Required action:
All of the entries should be restated word for word, but without their pictures.

Records provided:
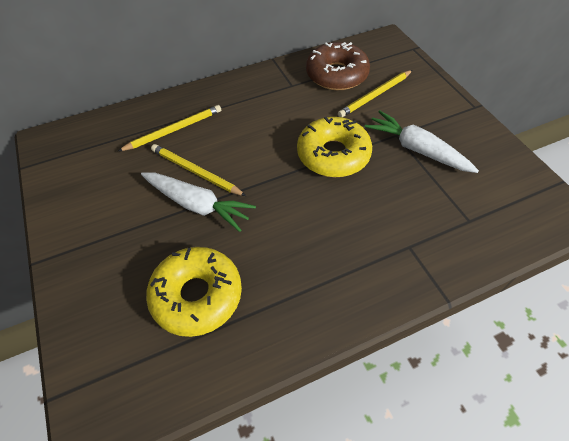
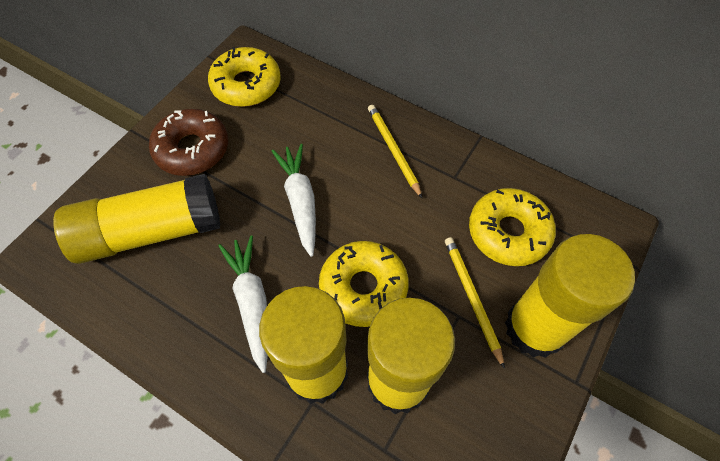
yellow donut: 2 -> 3
yellow glue stick: 0 -> 4
yellow pencil: 3 -> 2

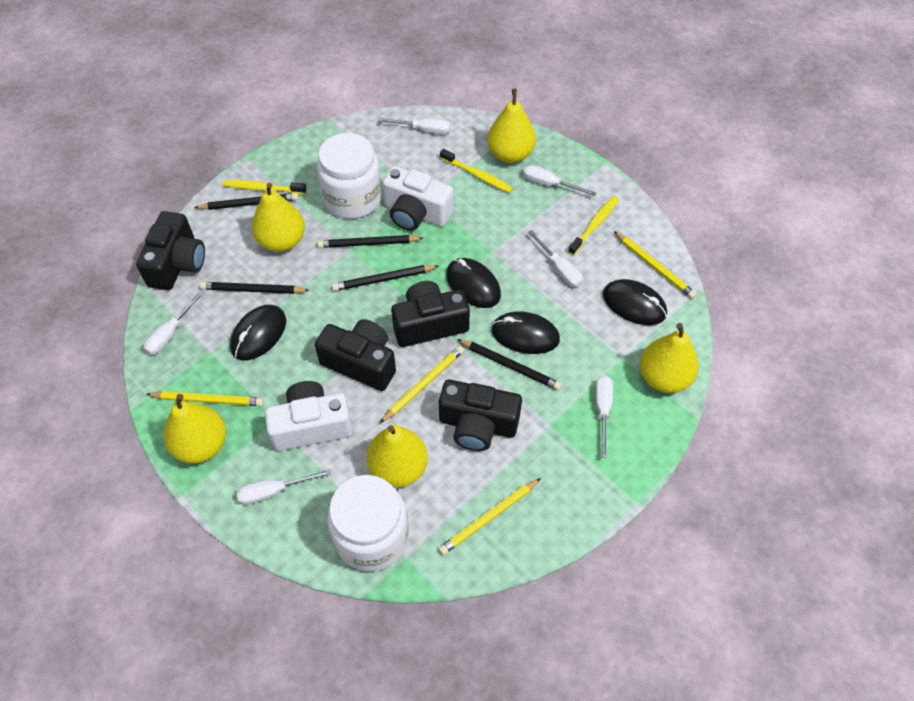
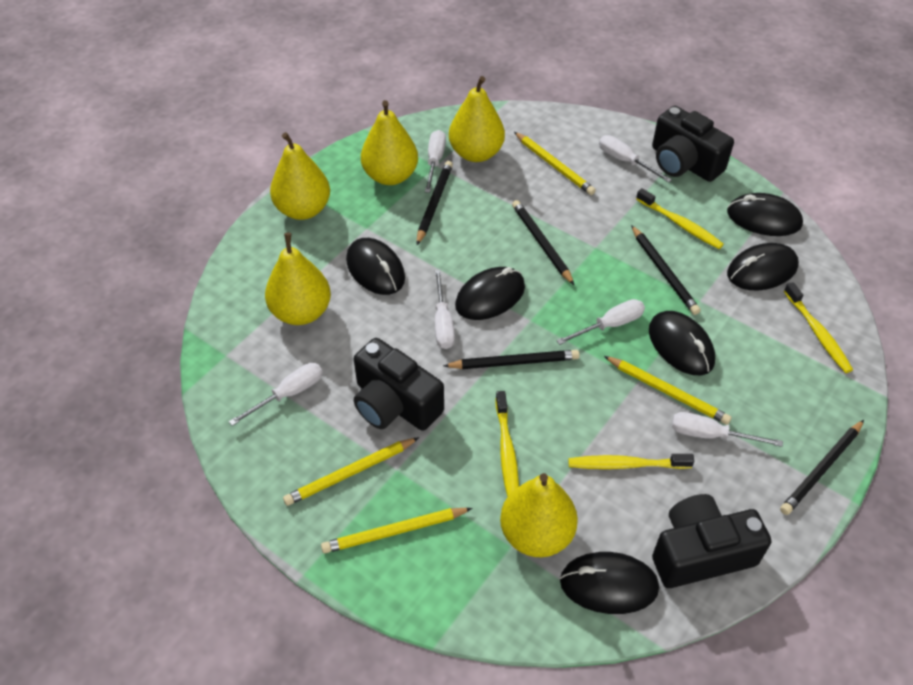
black camera: 4 -> 3
black mouse: 4 -> 6
white camera: 2 -> 0
white jar: 2 -> 0
yellow toothbrush: 3 -> 4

Output for this exercise:
yellow donut: 2 -> 3
yellow glue stick: 0 -> 4
yellow pencil: 3 -> 2

black camera: 4 -> 3
black mouse: 4 -> 6
white camera: 2 -> 0
white jar: 2 -> 0
yellow toothbrush: 3 -> 4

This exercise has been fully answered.